_What you have to do_
Output the data below exactly, without images.

Collected data:
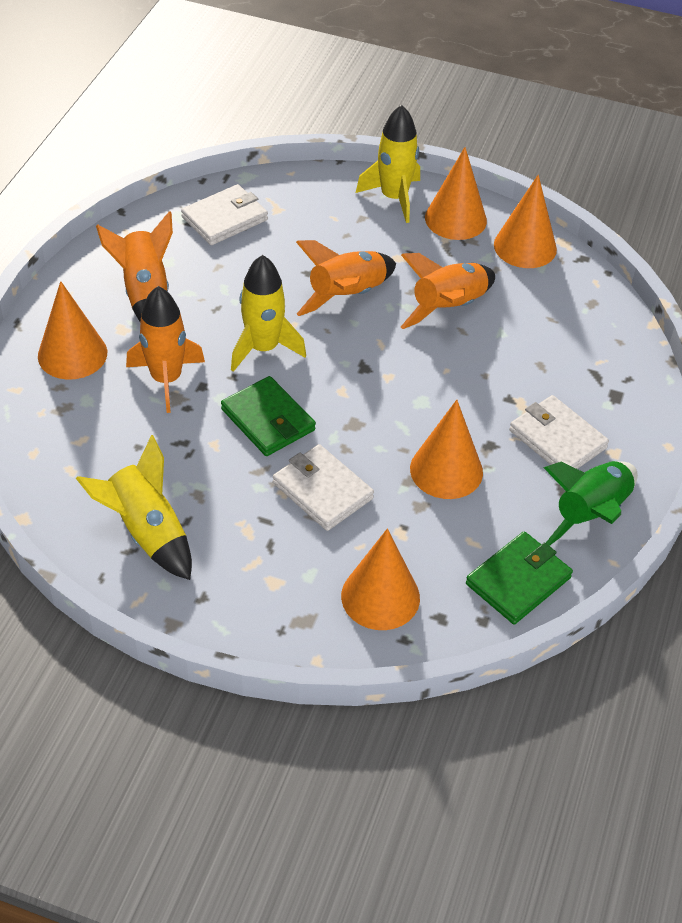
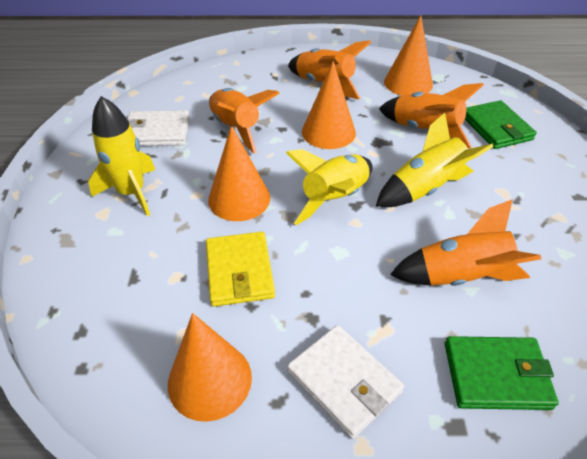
green rocket: 1 -> 0
orange cone: 5 -> 4
white wallet: 3 -> 2
yellow wallet: 0 -> 1

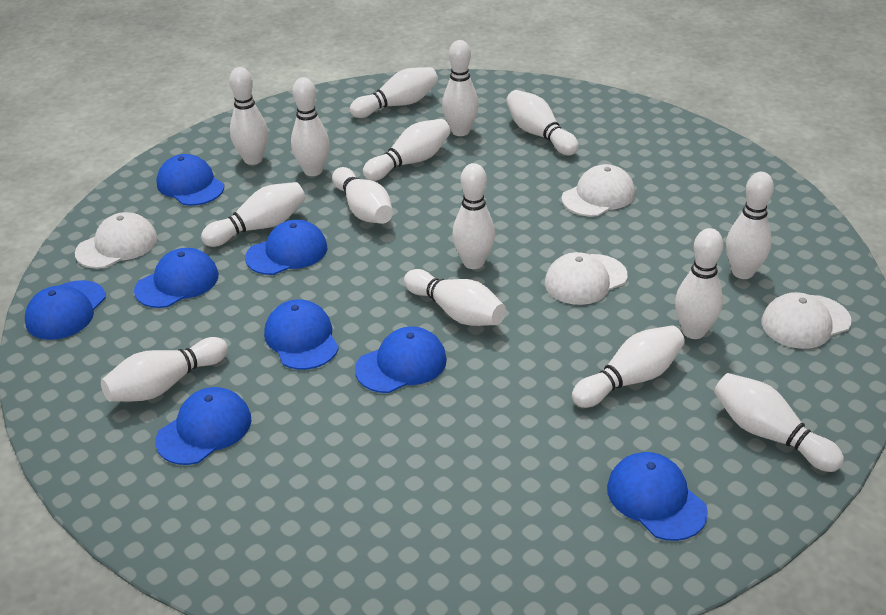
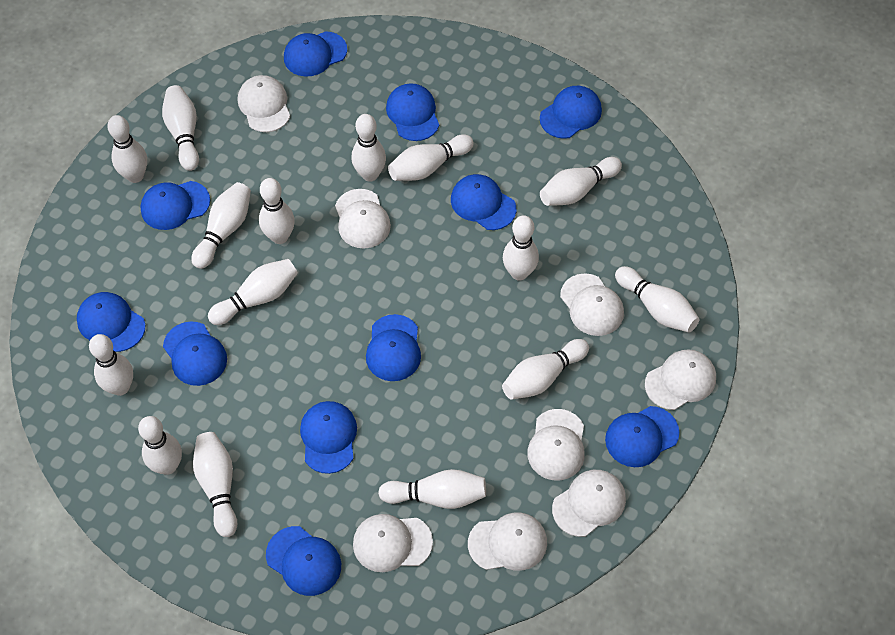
blue cap: 8 -> 11
white cap: 4 -> 8

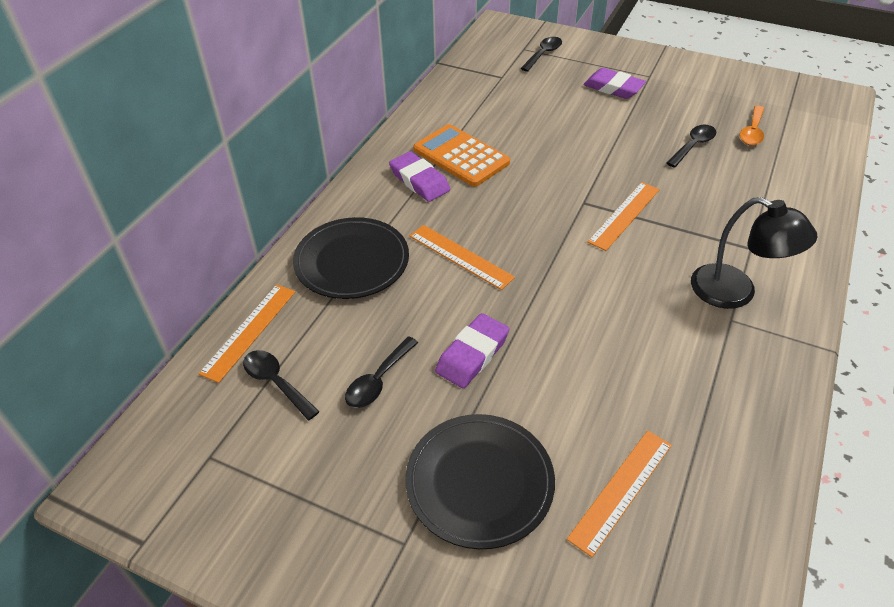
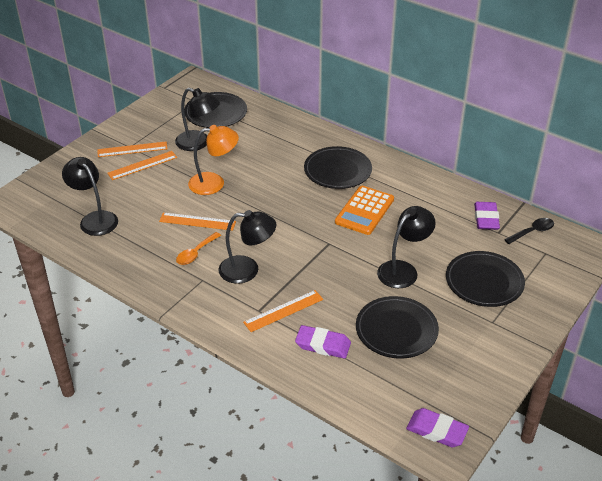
black lamp: 1 -> 4
black plate: 2 -> 4
black spoon: 4 -> 1
orange lamp: 0 -> 1

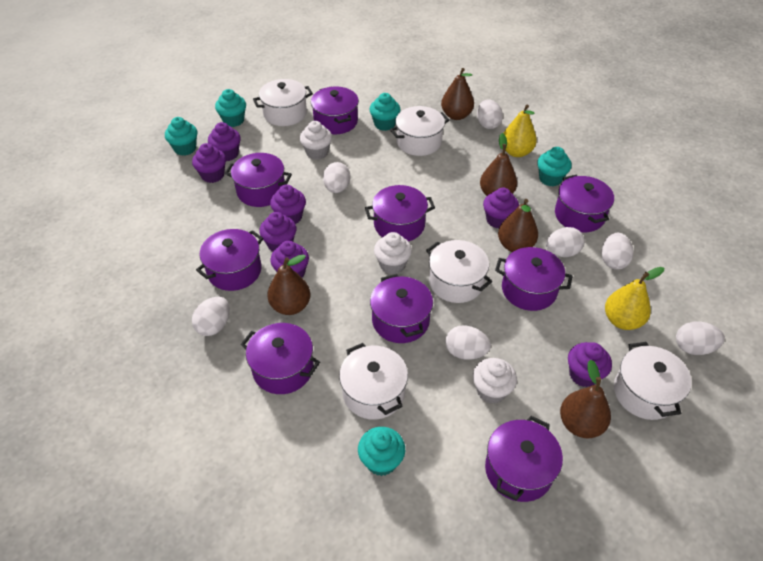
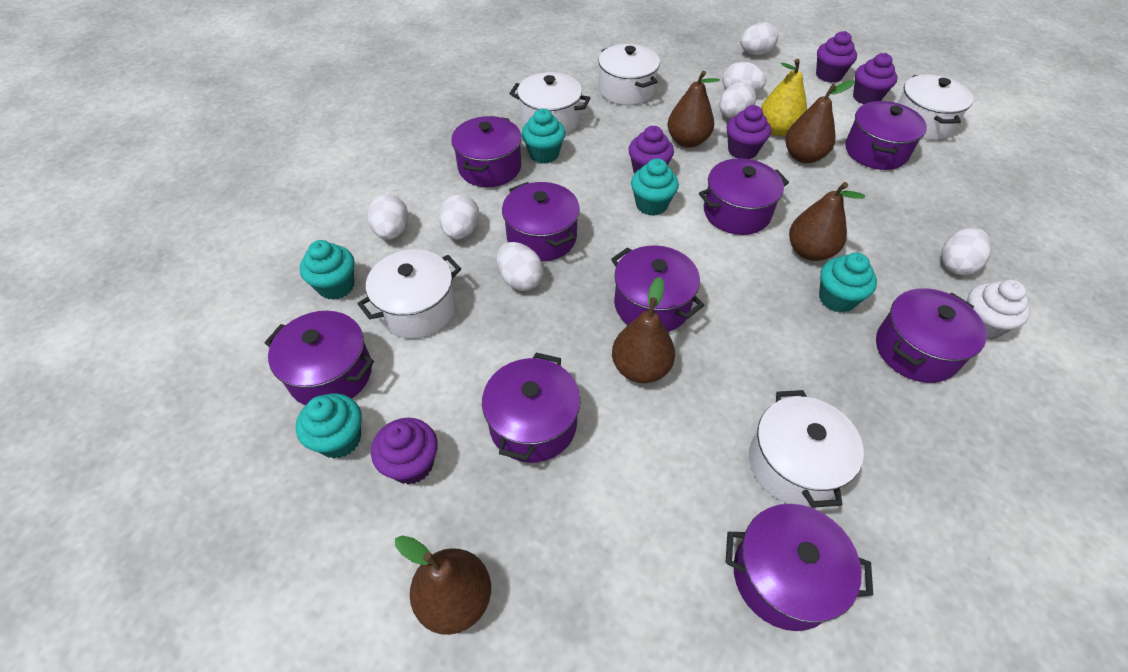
purple cupcake: 7 -> 5
white cupcake: 3 -> 1
yellow pear: 2 -> 1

_The completed task_
green rocket: 1 -> 0
orange cone: 5 -> 4
white wallet: 3 -> 2
yellow wallet: 0 -> 1

blue cap: 8 -> 11
white cap: 4 -> 8

black lamp: 1 -> 4
black plate: 2 -> 4
black spoon: 4 -> 1
orange lamp: 0 -> 1

purple cupcake: 7 -> 5
white cupcake: 3 -> 1
yellow pear: 2 -> 1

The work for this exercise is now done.